[RECORDS FOR PROCESSING Boundary: Start]
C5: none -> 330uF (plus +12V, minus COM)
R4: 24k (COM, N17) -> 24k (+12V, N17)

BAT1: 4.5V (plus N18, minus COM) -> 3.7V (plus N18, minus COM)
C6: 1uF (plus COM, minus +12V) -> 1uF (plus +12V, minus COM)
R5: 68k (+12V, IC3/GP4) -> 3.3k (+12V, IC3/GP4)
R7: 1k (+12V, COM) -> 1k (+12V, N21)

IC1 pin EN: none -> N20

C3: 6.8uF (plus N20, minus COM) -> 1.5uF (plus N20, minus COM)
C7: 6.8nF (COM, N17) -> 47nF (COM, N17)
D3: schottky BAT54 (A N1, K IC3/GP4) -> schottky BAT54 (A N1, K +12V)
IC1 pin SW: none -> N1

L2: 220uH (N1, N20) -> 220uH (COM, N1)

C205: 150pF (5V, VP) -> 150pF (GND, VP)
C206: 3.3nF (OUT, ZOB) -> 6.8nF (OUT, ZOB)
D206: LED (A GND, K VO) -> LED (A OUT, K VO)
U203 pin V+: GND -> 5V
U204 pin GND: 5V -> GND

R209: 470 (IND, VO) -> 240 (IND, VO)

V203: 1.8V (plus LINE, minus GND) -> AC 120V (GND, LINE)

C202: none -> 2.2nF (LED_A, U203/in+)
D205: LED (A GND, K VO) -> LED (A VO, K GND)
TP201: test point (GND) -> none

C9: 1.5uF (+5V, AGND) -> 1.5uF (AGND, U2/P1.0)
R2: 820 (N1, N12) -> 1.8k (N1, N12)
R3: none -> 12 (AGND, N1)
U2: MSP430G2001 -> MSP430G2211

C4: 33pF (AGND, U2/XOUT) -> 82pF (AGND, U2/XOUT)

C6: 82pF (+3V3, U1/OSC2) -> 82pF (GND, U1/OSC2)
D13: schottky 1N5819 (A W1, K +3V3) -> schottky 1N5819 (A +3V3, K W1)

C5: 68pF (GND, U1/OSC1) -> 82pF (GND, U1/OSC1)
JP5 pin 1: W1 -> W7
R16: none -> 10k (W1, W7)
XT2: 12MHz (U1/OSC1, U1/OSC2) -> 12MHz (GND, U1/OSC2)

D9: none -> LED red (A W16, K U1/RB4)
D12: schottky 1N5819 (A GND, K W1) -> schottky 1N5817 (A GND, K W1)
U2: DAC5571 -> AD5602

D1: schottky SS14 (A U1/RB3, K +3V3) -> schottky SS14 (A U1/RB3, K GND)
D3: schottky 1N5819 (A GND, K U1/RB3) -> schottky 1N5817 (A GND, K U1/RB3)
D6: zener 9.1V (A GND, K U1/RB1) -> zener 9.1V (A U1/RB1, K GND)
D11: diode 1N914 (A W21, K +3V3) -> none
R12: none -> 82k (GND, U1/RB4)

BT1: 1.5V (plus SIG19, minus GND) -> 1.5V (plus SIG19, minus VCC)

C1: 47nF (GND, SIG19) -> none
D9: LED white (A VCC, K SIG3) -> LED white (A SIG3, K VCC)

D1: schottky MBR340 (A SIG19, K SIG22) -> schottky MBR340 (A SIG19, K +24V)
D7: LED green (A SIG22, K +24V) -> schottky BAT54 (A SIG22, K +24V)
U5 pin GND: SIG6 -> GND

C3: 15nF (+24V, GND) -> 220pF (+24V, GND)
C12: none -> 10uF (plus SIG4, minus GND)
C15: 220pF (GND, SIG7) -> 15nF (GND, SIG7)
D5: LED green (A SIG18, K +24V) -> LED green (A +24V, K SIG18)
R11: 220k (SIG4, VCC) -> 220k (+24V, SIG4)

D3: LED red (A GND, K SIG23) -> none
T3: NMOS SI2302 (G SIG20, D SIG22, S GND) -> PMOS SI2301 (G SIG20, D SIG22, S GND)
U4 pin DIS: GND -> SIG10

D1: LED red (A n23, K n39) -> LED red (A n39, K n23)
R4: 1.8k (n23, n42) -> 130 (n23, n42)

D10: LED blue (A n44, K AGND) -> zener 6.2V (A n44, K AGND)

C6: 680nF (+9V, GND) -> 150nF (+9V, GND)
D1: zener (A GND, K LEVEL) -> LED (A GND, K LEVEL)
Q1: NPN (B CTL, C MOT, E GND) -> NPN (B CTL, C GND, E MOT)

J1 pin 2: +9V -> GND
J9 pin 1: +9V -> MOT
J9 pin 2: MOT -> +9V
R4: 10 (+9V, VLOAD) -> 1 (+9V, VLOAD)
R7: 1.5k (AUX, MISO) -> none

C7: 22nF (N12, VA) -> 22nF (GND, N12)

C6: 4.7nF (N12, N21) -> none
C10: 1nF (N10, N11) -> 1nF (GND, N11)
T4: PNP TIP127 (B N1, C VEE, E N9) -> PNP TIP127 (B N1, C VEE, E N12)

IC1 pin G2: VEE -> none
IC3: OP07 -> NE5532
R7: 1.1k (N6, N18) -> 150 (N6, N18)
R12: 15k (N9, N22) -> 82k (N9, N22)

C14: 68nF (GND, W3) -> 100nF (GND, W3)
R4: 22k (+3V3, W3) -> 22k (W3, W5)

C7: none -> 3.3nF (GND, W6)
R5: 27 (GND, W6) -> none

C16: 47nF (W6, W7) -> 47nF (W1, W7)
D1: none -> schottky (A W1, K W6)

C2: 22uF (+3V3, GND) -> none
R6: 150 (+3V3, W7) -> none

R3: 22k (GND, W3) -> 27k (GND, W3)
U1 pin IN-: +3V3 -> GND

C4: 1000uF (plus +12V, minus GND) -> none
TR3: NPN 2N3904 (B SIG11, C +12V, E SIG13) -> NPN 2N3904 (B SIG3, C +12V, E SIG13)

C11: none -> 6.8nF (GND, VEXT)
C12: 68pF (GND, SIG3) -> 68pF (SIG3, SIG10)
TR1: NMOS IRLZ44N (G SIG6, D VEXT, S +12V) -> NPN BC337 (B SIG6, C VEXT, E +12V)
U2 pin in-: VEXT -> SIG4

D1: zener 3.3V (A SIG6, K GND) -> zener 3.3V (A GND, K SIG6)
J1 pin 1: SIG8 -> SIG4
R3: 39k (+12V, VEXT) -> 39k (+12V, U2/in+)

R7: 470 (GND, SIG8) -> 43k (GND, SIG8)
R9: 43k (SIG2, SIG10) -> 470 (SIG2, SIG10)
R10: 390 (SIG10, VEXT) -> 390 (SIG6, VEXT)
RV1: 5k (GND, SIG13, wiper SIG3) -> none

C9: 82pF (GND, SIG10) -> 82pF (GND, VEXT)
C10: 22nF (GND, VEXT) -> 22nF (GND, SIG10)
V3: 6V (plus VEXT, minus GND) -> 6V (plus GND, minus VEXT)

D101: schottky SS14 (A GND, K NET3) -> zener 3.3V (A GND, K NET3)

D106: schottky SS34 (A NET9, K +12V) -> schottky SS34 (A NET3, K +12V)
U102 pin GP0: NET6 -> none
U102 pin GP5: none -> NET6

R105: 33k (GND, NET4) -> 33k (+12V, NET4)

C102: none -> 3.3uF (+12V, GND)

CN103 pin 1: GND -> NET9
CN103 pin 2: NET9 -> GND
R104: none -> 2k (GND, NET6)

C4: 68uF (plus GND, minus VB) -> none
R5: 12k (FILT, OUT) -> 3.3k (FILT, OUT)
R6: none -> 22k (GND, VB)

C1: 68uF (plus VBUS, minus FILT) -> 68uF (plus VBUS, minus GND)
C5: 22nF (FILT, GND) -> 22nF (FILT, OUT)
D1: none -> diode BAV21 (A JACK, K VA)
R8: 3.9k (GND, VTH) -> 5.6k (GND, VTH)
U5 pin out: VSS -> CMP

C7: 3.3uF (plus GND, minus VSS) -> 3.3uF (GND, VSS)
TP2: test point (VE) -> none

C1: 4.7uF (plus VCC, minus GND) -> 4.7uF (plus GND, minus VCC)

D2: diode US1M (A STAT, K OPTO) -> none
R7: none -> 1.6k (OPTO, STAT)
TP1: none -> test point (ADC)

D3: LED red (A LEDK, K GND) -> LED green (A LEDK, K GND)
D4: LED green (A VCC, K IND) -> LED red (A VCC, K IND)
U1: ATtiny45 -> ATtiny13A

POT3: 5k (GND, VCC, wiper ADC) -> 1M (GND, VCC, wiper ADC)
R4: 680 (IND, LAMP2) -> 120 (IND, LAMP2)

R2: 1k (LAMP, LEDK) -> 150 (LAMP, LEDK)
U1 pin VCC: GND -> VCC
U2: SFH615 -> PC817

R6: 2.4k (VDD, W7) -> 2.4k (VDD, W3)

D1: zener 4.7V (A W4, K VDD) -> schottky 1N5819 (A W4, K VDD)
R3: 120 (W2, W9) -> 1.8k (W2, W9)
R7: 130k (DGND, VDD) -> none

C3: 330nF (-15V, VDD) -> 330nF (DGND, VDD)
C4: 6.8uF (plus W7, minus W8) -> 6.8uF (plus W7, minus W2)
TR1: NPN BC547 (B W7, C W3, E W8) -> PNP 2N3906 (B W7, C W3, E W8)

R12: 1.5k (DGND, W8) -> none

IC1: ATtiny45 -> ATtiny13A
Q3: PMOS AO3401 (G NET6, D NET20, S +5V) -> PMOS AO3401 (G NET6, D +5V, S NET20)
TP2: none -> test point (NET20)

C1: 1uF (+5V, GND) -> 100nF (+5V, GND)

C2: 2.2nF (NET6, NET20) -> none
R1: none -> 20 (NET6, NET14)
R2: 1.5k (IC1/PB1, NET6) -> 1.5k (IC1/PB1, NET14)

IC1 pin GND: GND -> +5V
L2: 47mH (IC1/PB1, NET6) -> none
[RECORDS FOR PROCESSING Boundary: End]
*DIRECTIONS*.
The response should hold exactly the lines starting at the line with "BAT1: 4.5V (plus" and ending at the line with "C7: 6.8nF (COM, N17) -> 47nF (COM, N17)", and no other line of the material above.

*EXERCISE RESPONSE*.
BAT1: 4.5V (plus N18, minus COM) -> 3.7V (plus N18, minus COM)
C6: 1uF (plus COM, minus +12V) -> 1uF (plus +12V, minus COM)
R5: 68k (+12V, IC3/GP4) -> 3.3k (+12V, IC3/GP4)
R7: 1k (+12V, COM) -> 1k (+12V, N21)

IC1 pin EN: none -> N20

C3: 6.8uF (plus N20, minus COM) -> 1.5uF (plus N20, minus COM)
C7: 6.8nF (COM, N17) -> 47nF (COM, N17)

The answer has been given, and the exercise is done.